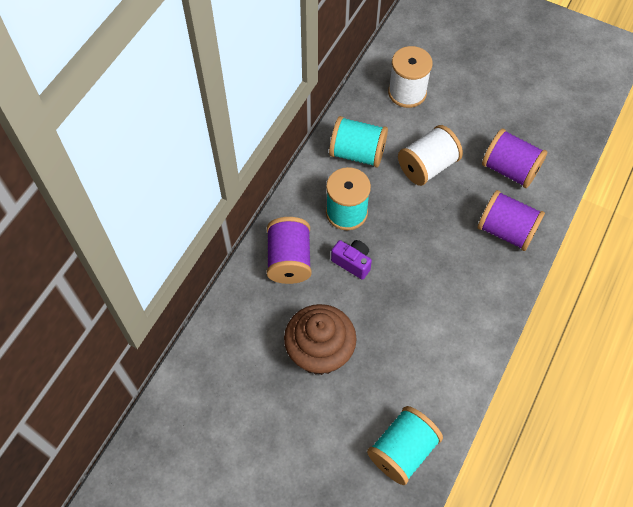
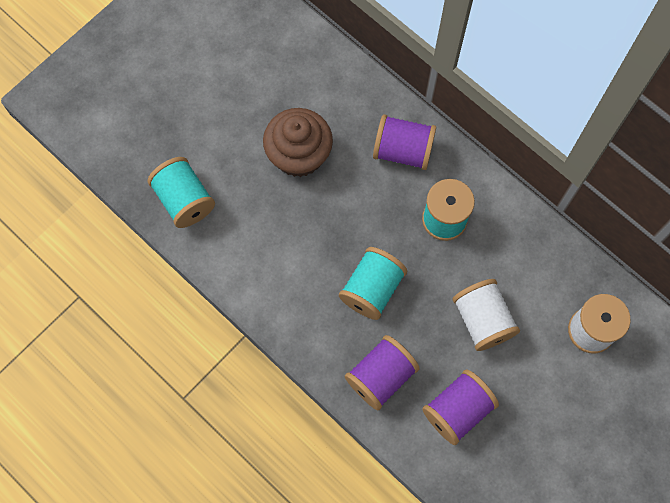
camera: 105 degrees right, 10 degrees up
(352, 262) = (384, 209): purple camera -> none
(357, 153) = (517, 251): turquoise spool -> turquoise spool (372, 289)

^^^^

Your assignment: This task calls for an exact copy of the data above, without pictures.

Response below:
camera: 105 degrees right, 10 degrees up
(352, 262) = (384, 209): purple camera -> none
(357, 153) = (517, 251): turquoise spool -> turquoise spool (372, 289)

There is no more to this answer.